▶ **EXERCISE PROMPT**: With every picture left out, give the data below back exactly.

▶ **COLLECTED MATERIAL**:
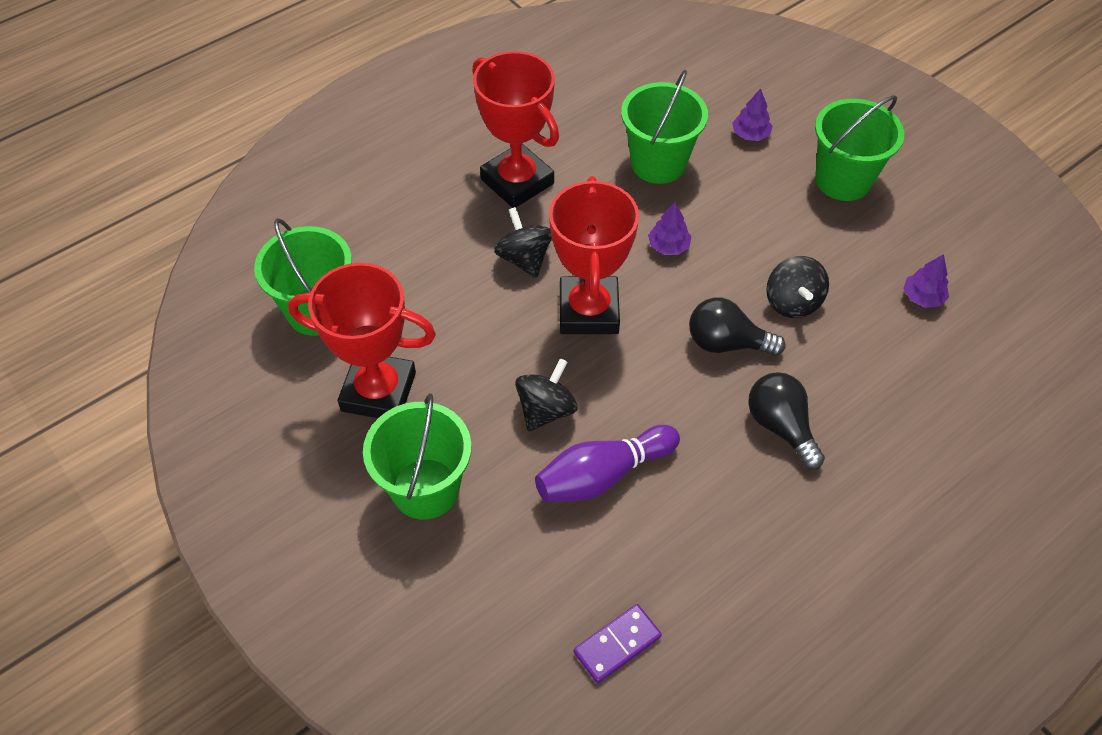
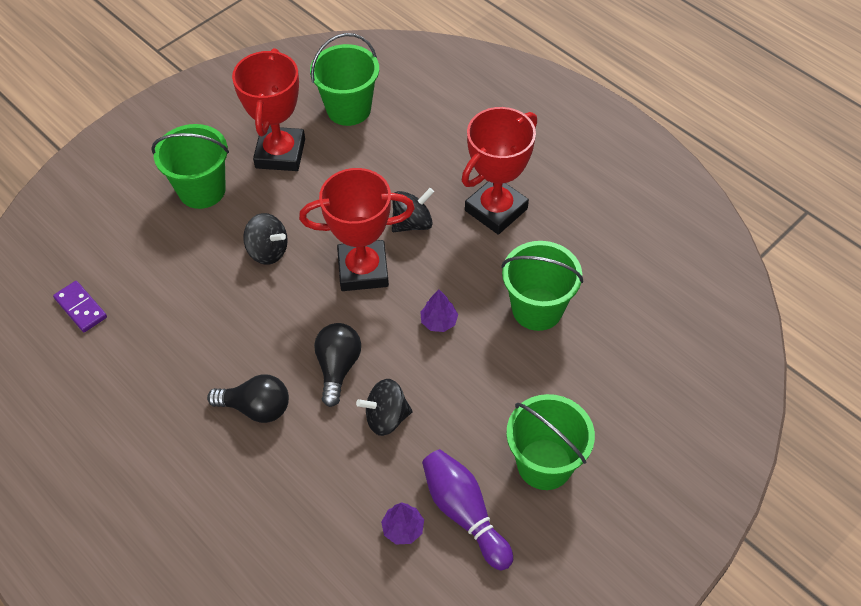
camera: 85 degrees right, 0 degrees up
(603, 475) = (212, 290): purple bowling pin -> purple bowling pin (464, 513)
(750, 135) = (591, 383): purple tree -> none
(780, 426) = (256, 408): black light bulb -> black light bulb turned 45 degrees clockwise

▶ **RESPONSE AREA**:
camera: 85 degrees right, 0 degrees up
(603, 475) = (212, 290): purple bowling pin -> purple bowling pin (464, 513)
(750, 135) = (591, 383): purple tree -> none
(780, 426) = (256, 408): black light bulb -> black light bulb turned 45 degrees clockwise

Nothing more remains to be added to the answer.